- **Record extracts**:

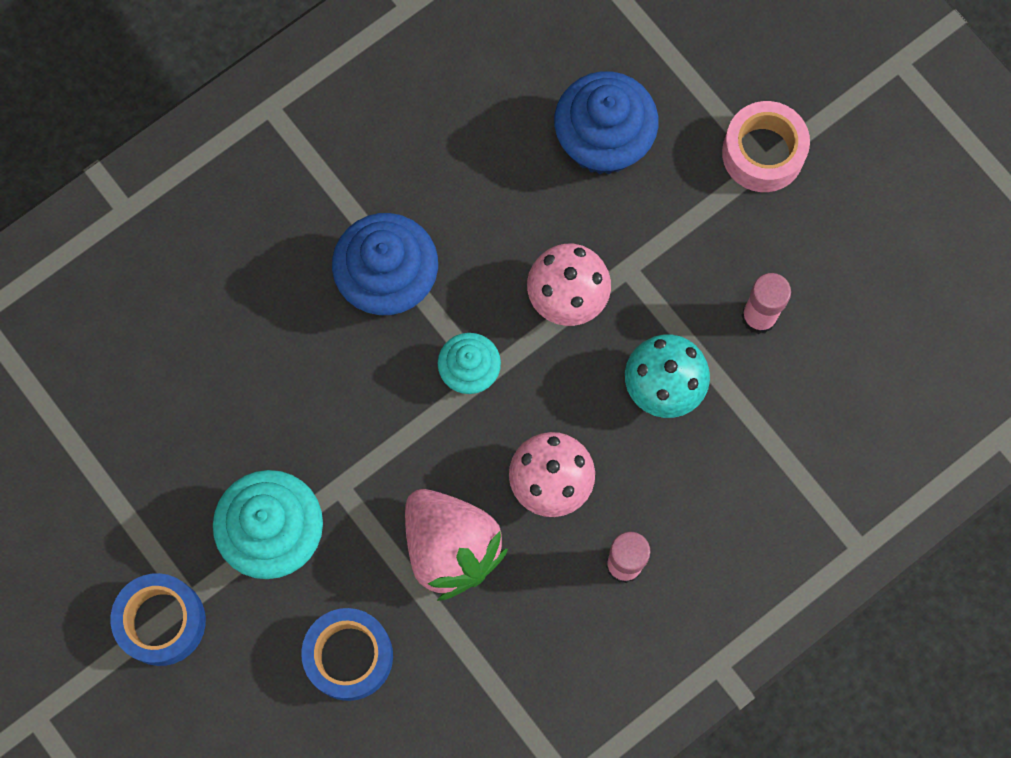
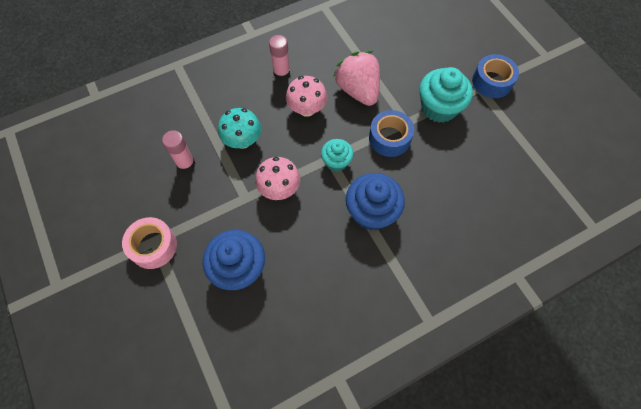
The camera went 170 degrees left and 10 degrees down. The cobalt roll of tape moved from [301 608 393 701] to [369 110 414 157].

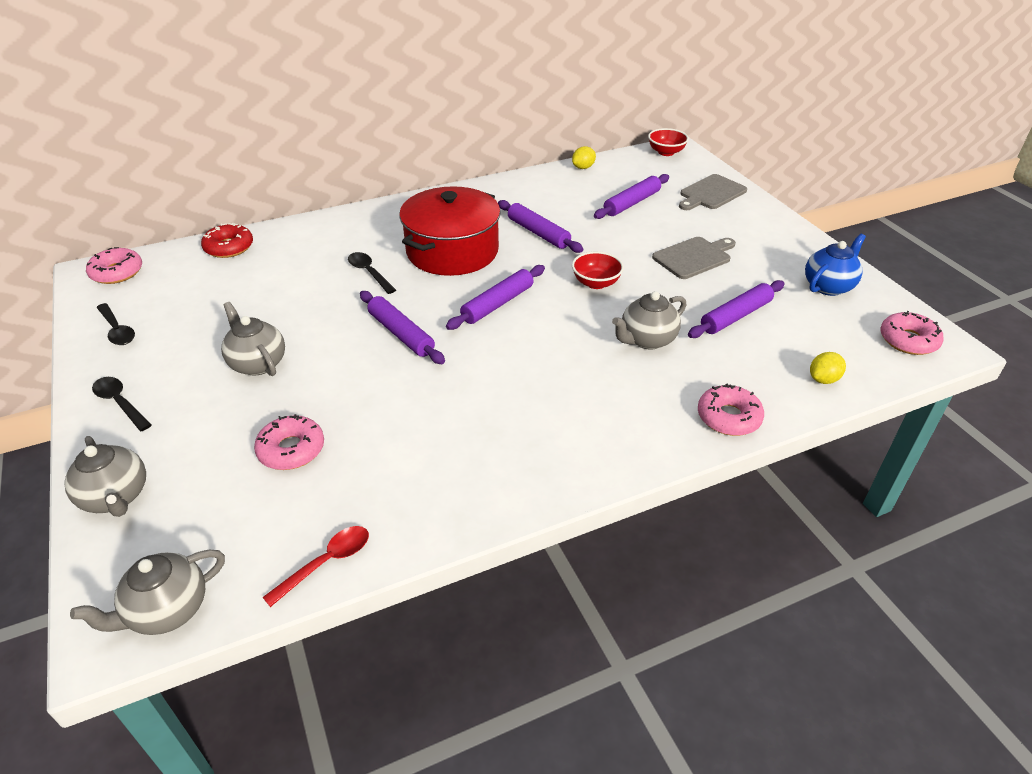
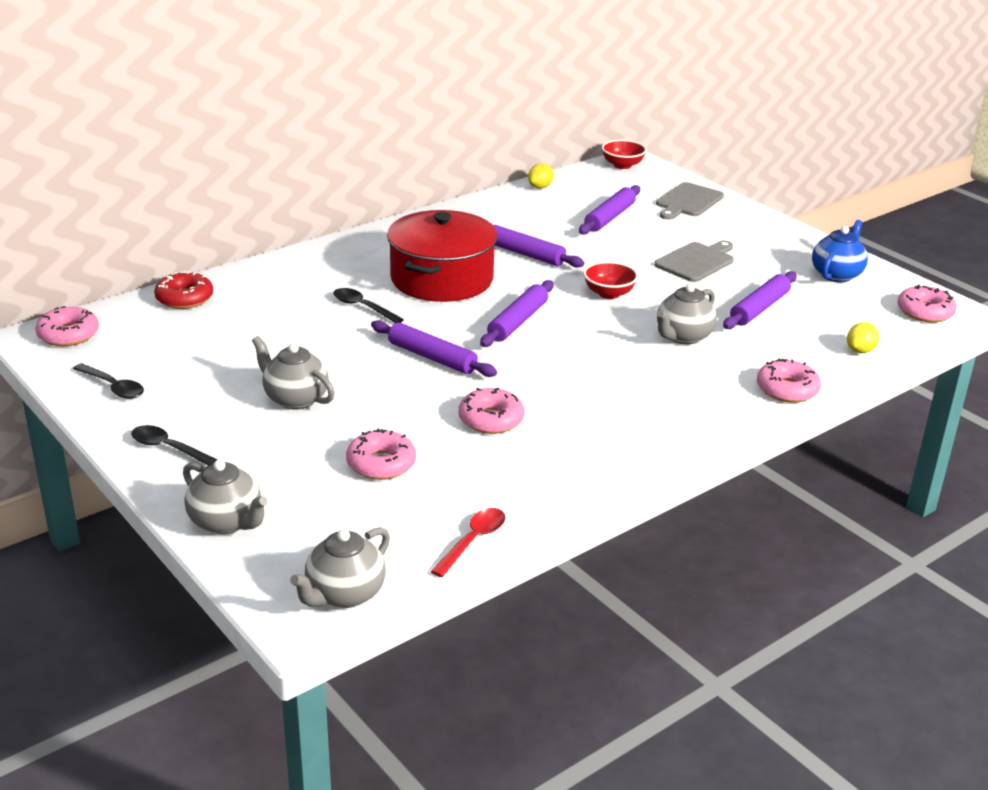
The camera went 15 degrees left and 10 degrees down. The pink glazed donut at [459 388 524 434] appeared.

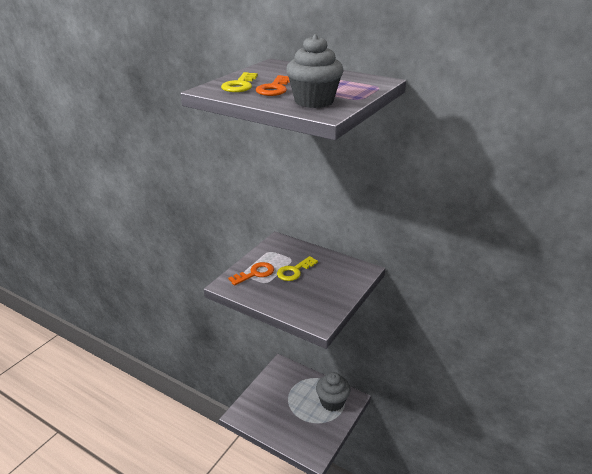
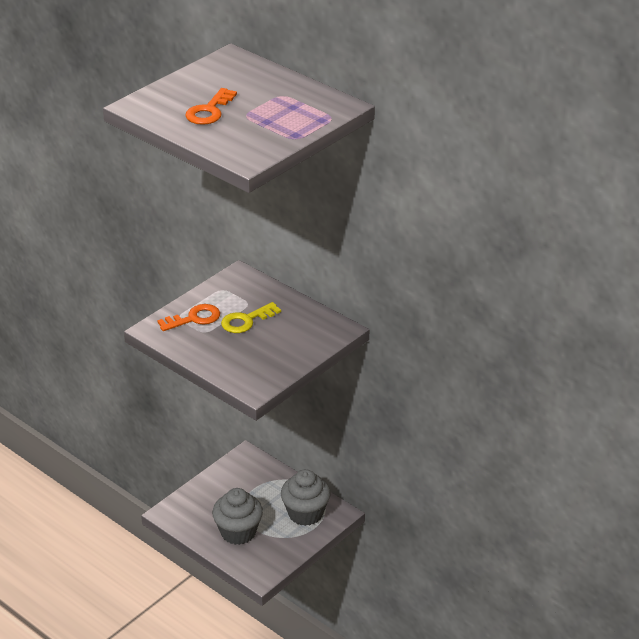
The camera went 10 degrees right and 5 degrees up. The gray cupcake moved from [286 34 344 108] to [212 488 263 545]. The golden door key at [221 72 258 92] disappeared.

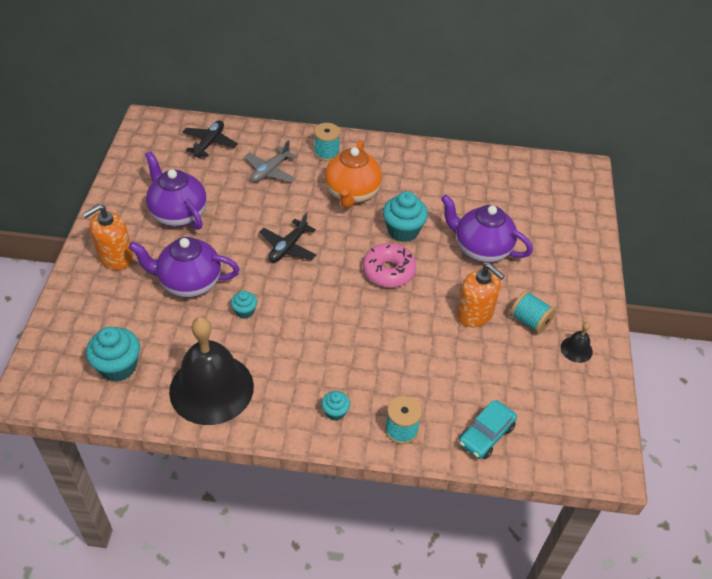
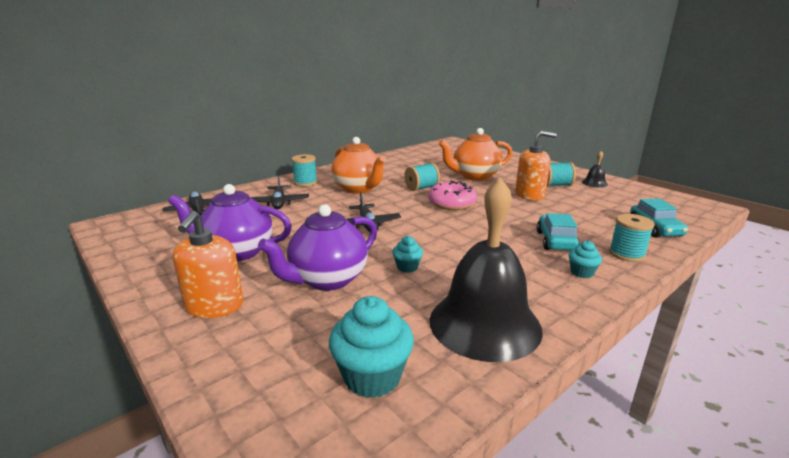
The camera went 45 degrees left and 25 degrees down. The gray toy plane at [244 140 297 183] became the ebony toy plane at [251 174 309 209]. The teal cupcake at [383 191 428 242] was replaced by the teal reel of thread at [404 163 440 191]. The violet tea pot at [441 194 533 263] became the bright orange tea pot at [439 128 513 181]. The teal automobile at [536 213 580 250] appeared.

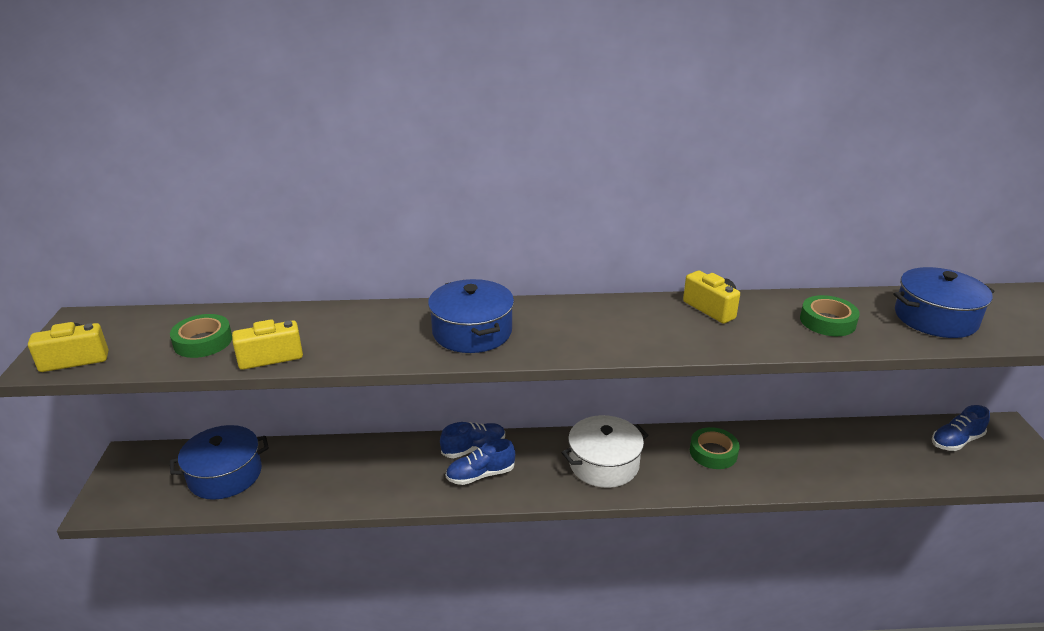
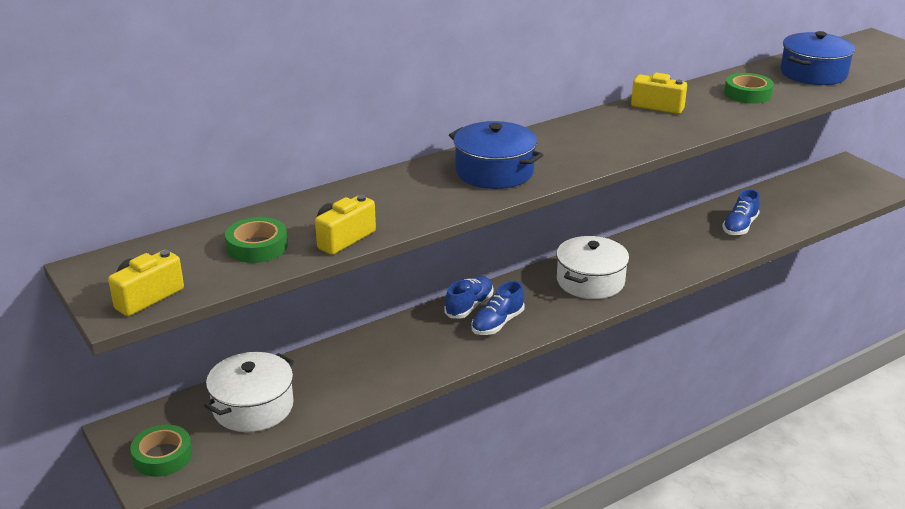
The camera went 30 degrees left and 0 degrees up. The cobalt lace-up shoe moved from [932 405 990 451] to [722 189 760 235]. The cobalt stockpot at [170 425 269 500] became the snow-white stockpot at [204 352 294 432]. The leaf-green roll of tape moved from [690 427 740 469] to [130 425 192 477].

- **Your task**:
Make an exact copy of the data above, pictures excluded.

- **Exercise response**:
The camera went 170 degrees left and 10 degrees down. The cobalt roll of tape moved from [301 608 393 701] to [369 110 414 157].

The camera went 15 degrees left and 10 degrees down. The pink glazed donut at [459 388 524 434] appeared.

The camera went 10 degrees right and 5 degrees up. The gray cupcake moved from [286 34 344 108] to [212 488 263 545]. The golden door key at [221 72 258 92] disappeared.

The camera went 45 degrees left and 25 degrees down. The gray toy plane at [244 140 297 183] became the ebony toy plane at [251 174 309 209]. The teal cupcake at [383 191 428 242] was replaced by the teal reel of thread at [404 163 440 191]. The violet tea pot at [441 194 533 263] became the bright orange tea pot at [439 128 513 181]. The teal automobile at [536 213 580 250] appeared.

The camera went 30 degrees left and 0 degrees up. The cobalt lace-up shoe moved from [932 405 990 451] to [722 189 760 235]. The cobalt stockpot at [170 425 269 500] became the snow-white stockpot at [204 352 294 432]. The leaf-green roll of tape moved from [690 427 740 469] to [130 425 192 477].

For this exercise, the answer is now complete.